[Scene edit records]
◇ ◇ ◇ ◇ ◇

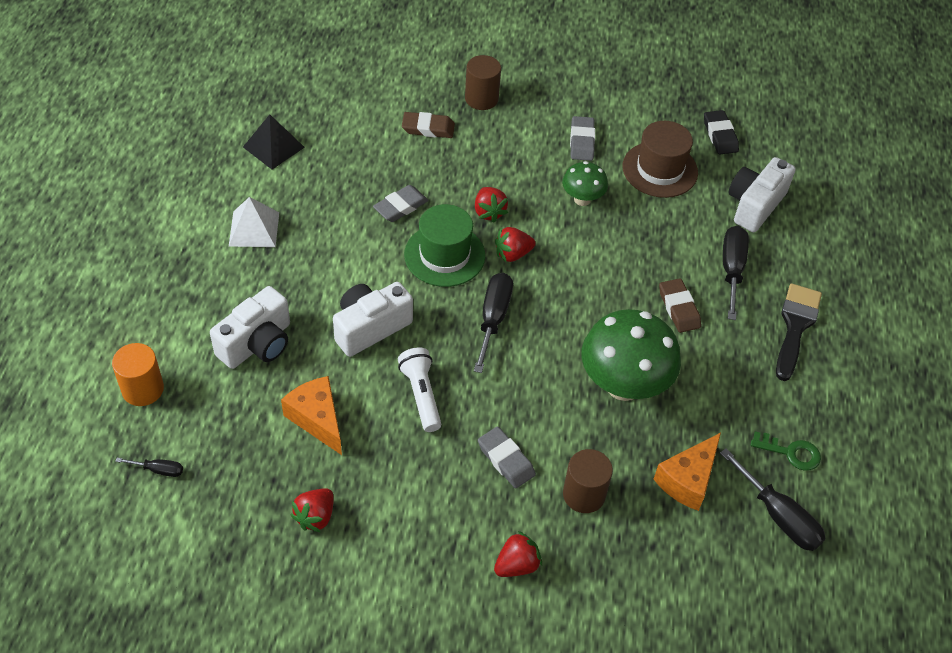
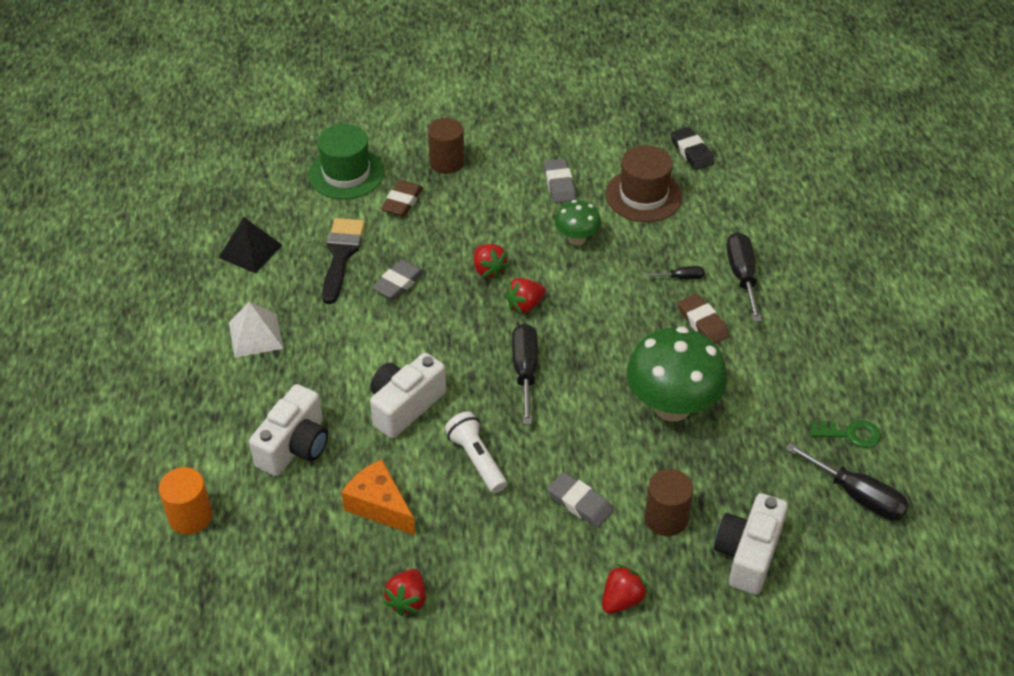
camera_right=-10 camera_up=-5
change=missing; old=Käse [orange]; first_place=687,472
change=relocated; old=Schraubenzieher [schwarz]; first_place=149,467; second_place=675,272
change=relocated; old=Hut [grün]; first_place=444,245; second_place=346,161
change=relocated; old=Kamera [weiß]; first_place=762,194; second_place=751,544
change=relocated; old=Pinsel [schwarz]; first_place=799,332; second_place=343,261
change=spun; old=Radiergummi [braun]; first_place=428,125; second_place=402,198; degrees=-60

◇ ◇ ◇ ◇ ◇

The data above should be returned in full, exactly as written, apart from its images.

→ **Task output**
camera_right=-10 camera_up=-5
change=missing; old=Käse [orange]; first_place=687,472
change=relocated; old=Schraubenzieher [schwarz]; first_place=149,467; second_place=675,272
change=relocated; old=Hut [grün]; first_place=444,245; second_place=346,161
change=relocated; old=Kamera [weiß]; first_place=762,194; second_place=751,544
change=relocated; old=Pinsel [schwarz]; first_place=799,332; second_place=343,261
change=spun; old=Radiergummi [braun]; first_place=428,125; second_place=402,198; degrees=-60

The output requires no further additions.